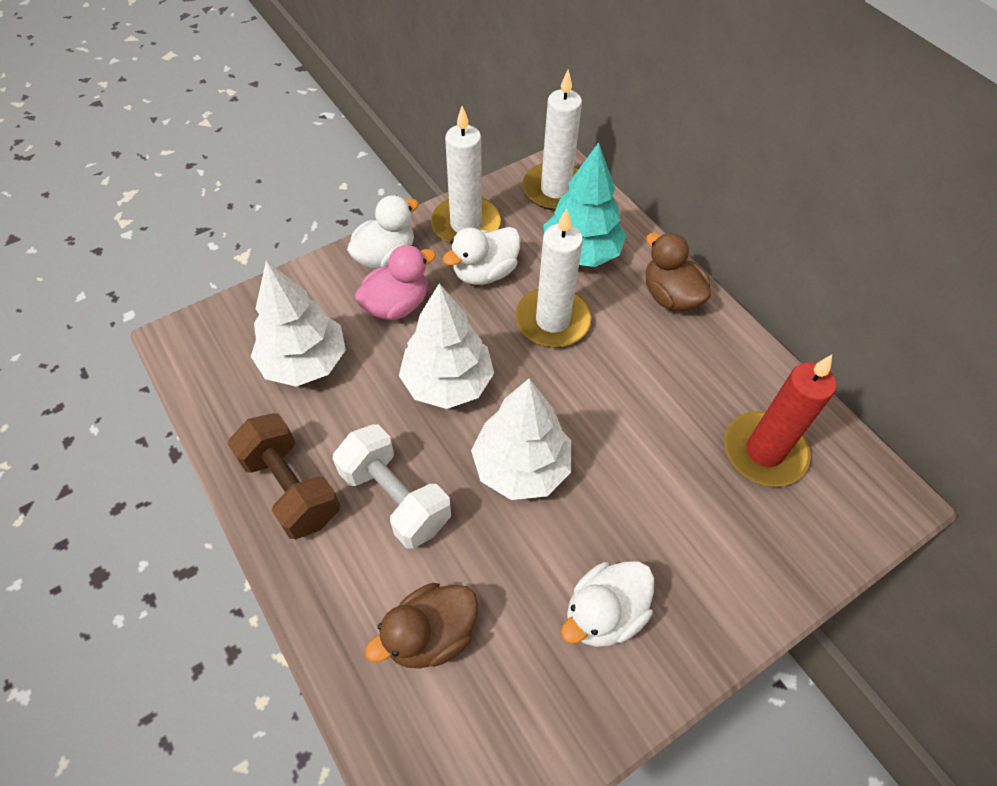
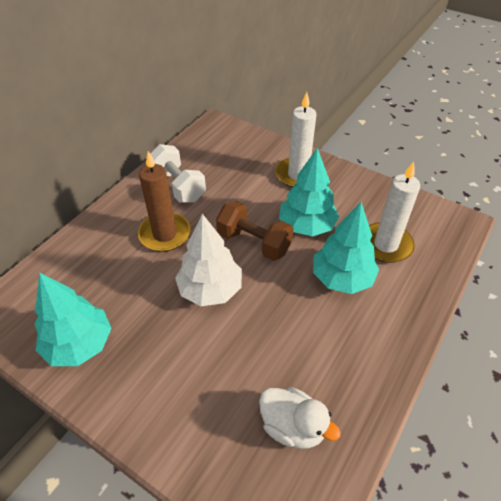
brown candle: 0 -> 1
brown duck: 2 -> 0
pink duck: 1 -> 0
red candle: 1 -> 0
turquoise tree: 1 -> 3
white candle: 3 -> 2
white duck: 3 -> 1
white tree: 3 -> 1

• • •

§ **WHAT TO WORK ON**
Within the records, how many lines carry the word "duck"? Reply with the figure alone.

§ **EXERCISE RESULT**
3